### Task requirements
Look for the line containing "where | amount |" in the listing below. Retype that line and every subsequent line through the last one, and only those.

### Source data
Start of Block
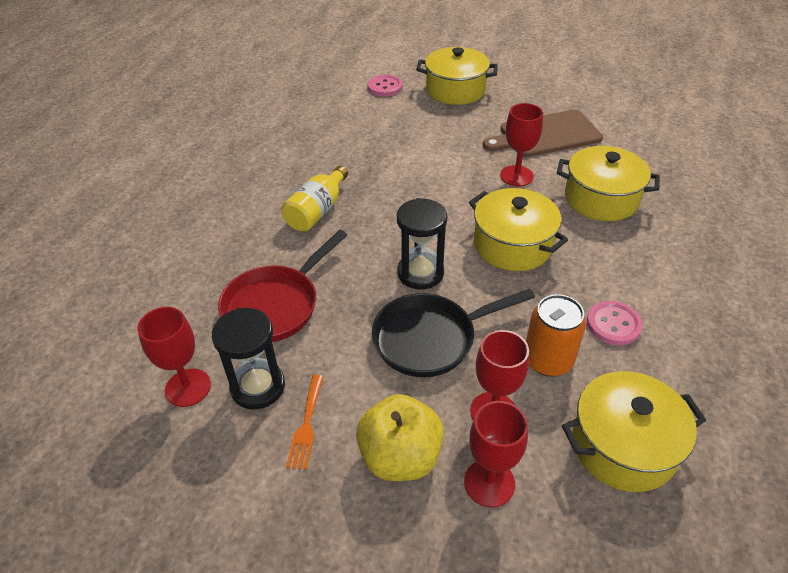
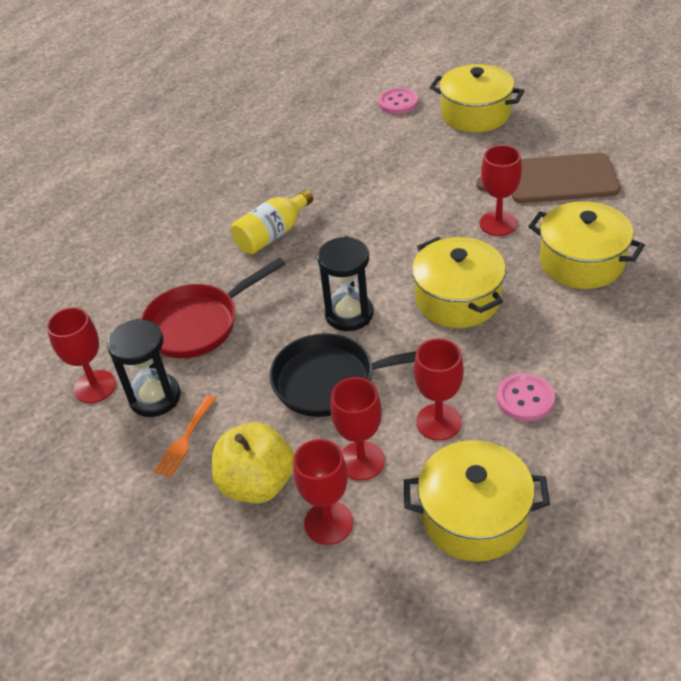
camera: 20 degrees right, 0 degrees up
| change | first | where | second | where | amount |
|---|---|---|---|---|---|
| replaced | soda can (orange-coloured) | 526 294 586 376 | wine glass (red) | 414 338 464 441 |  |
End of Block
### Final answer
| change | first | where | second | where | amount |
|---|---|---|---|---|---|
| replaced | soda can (orange-coloured) | 526 294 586 376 | wine glass (red) | 414 338 464 441 |  |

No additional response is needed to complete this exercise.